Exercise details
Write down exactly the lines from the one below that has "RELAY2 pin IN1: SDA -> MI" to the end of the data, both ends included; the pictures should not appear in your copy.

Records to process: Begin

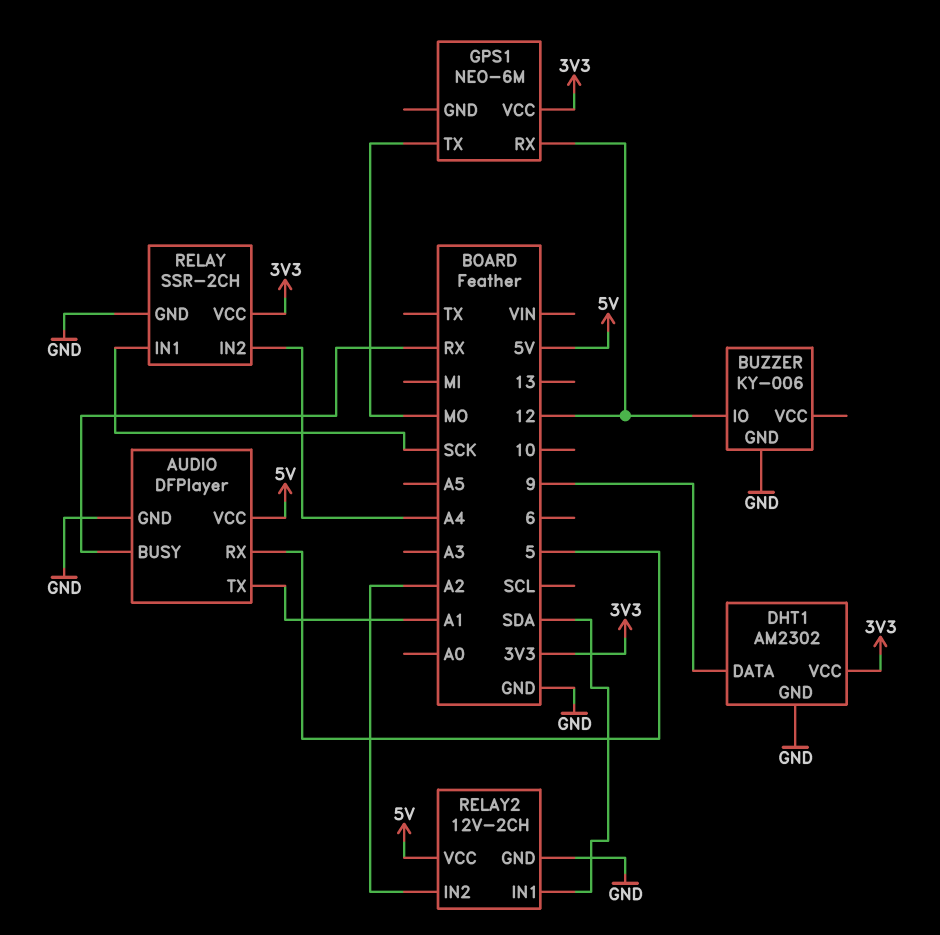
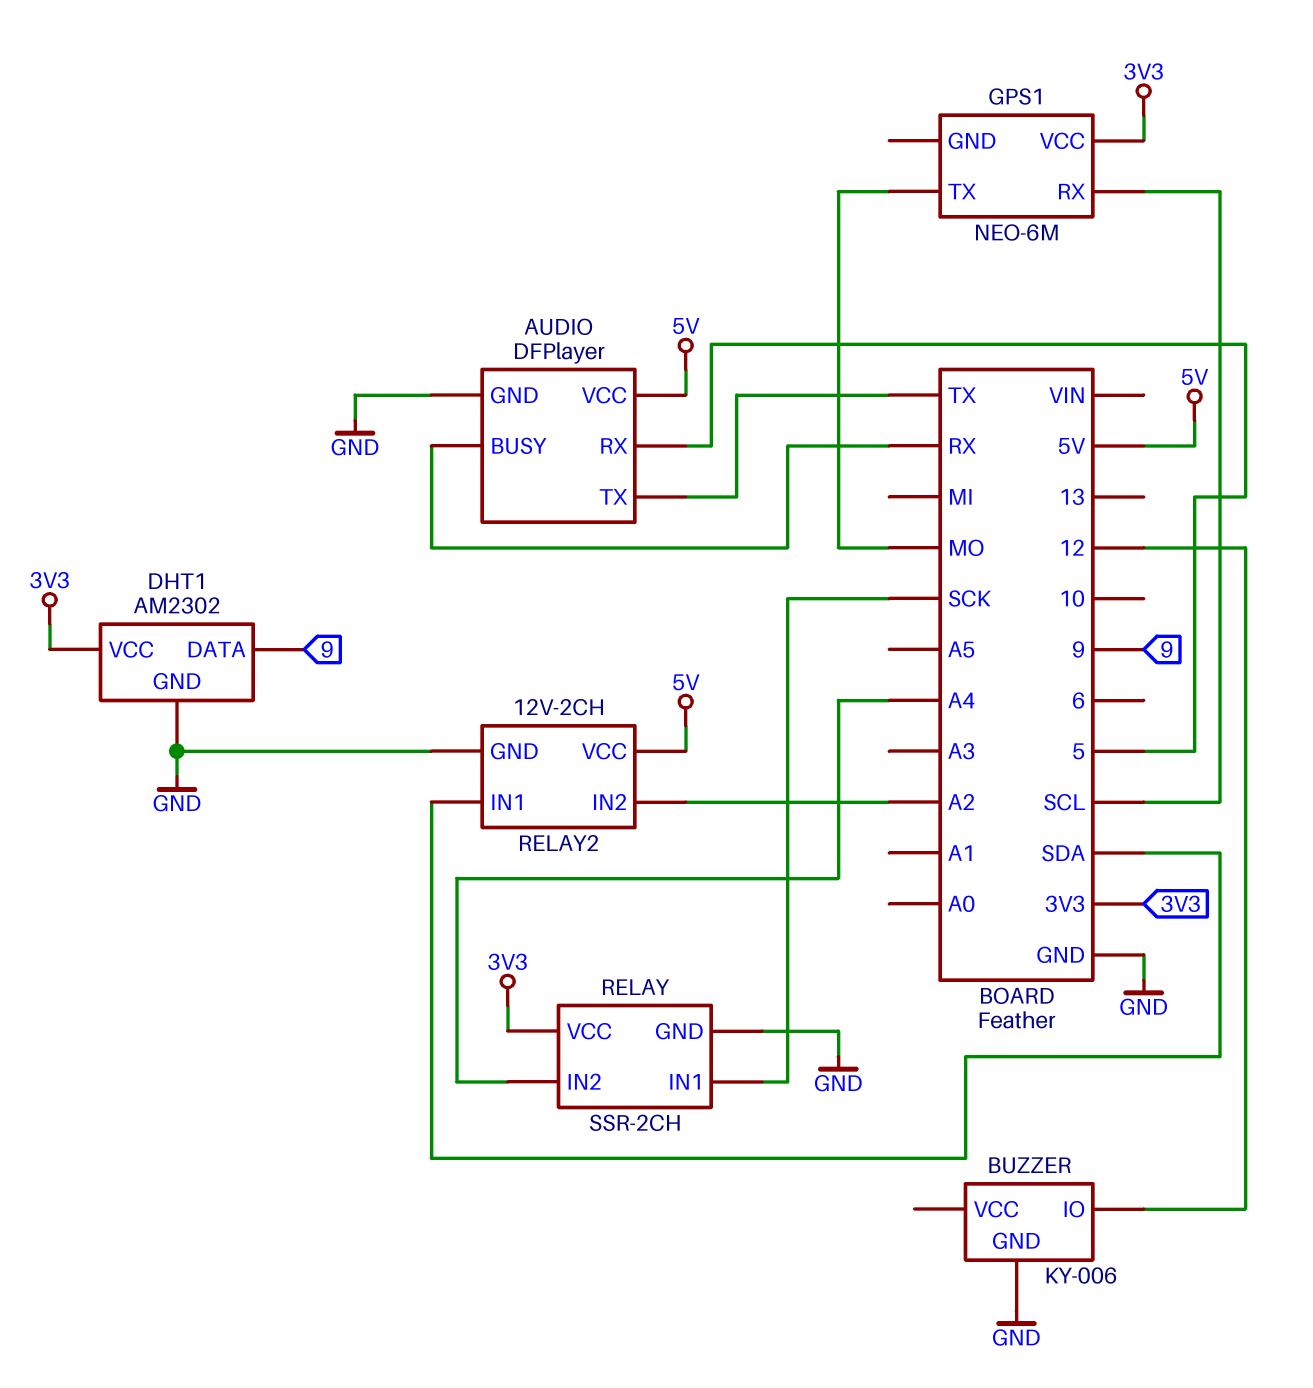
AUDIO pin TX: A1 -> TX
GPS1 pin RX: 12 -> SCL

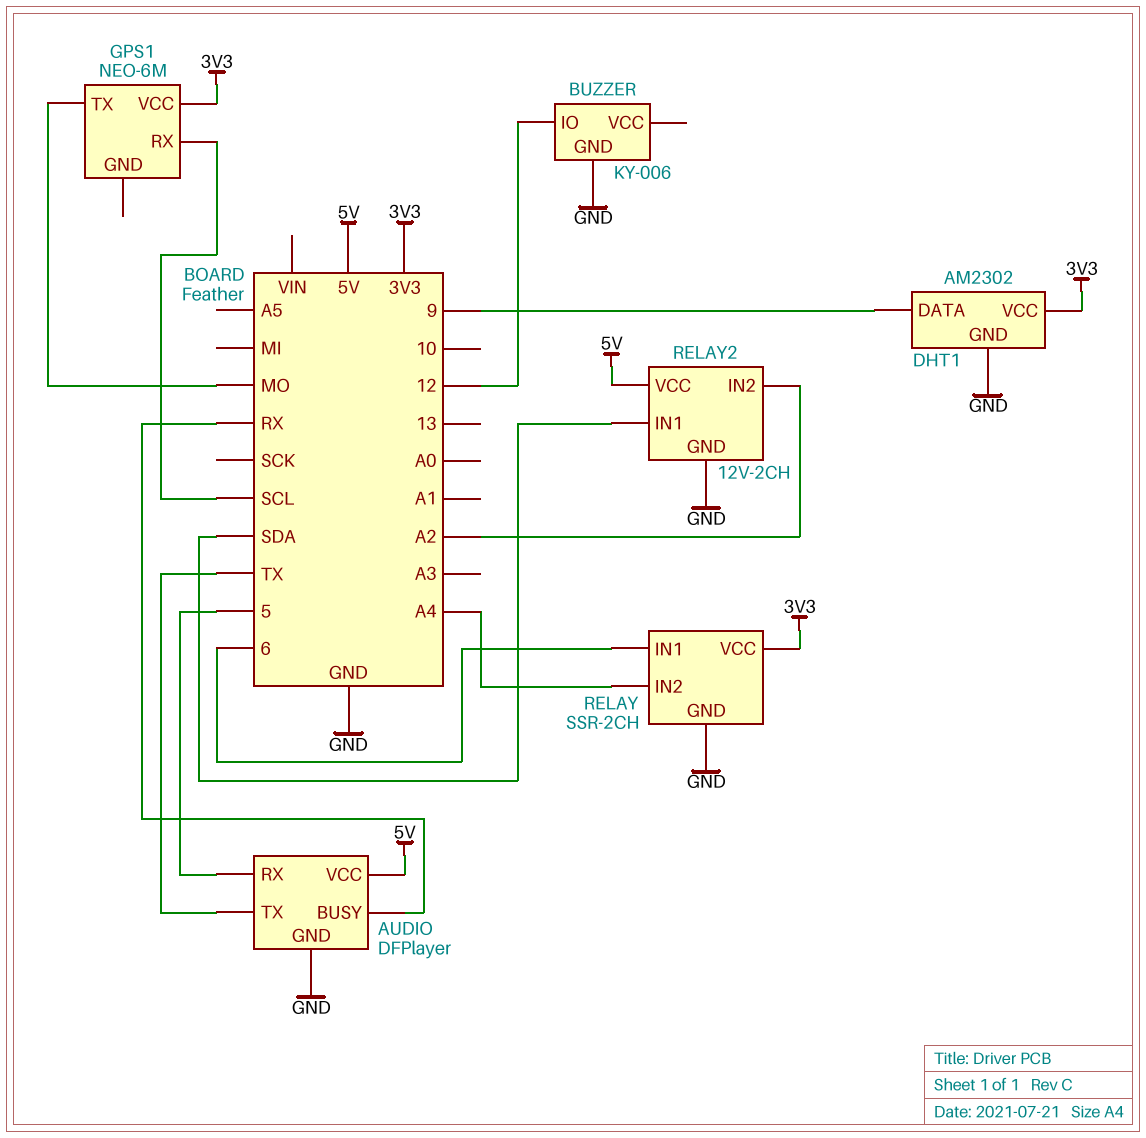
RELAY pin IN1: SCK -> 6

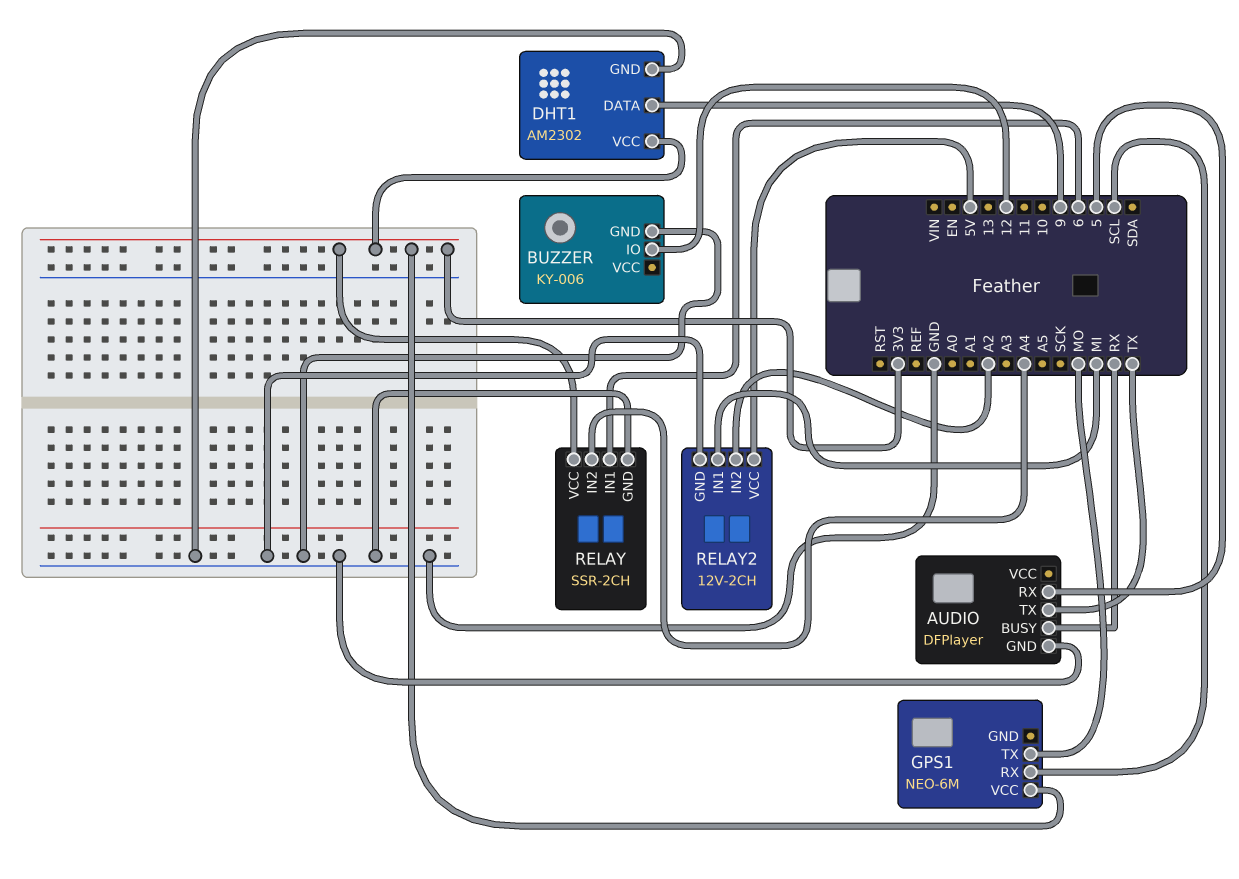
AUDIO pin VCC: 5V -> none
RELAY2 pin IN1: SDA -> MI

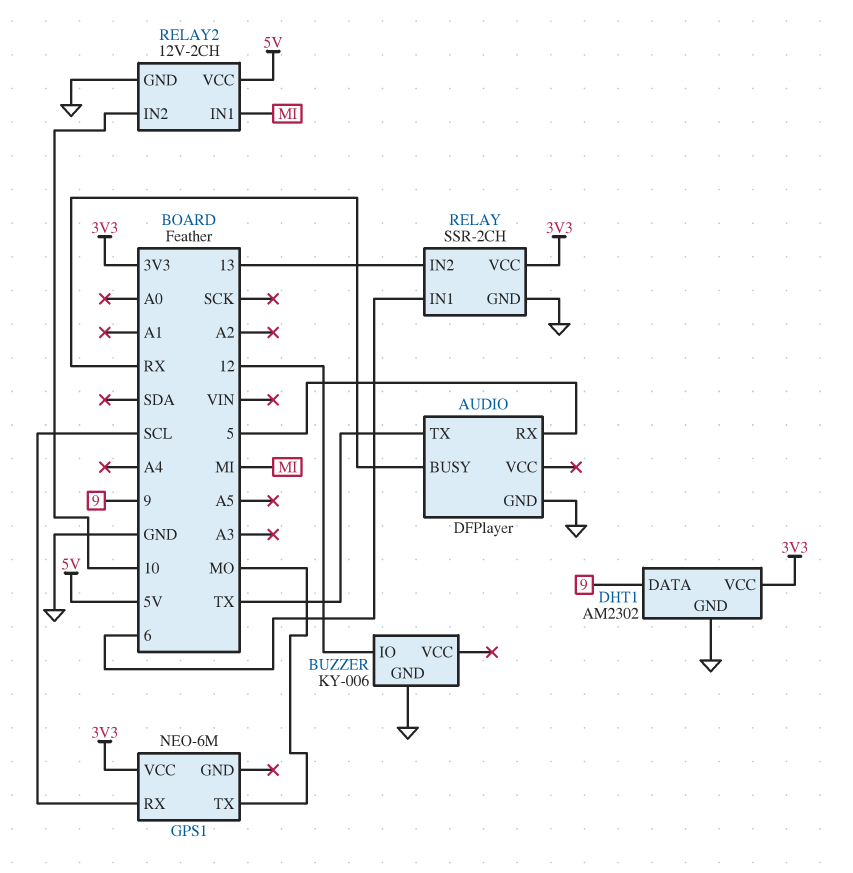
RELAY pin IN2: A4 -> 13
RELAY2 pin IN2: A2 -> 10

Records to process: End

Your solution
RELAY2 pin IN1: SDA -> MI

RELAY pin IN2: A4 -> 13
RELAY2 pin IN2: A2 -> 10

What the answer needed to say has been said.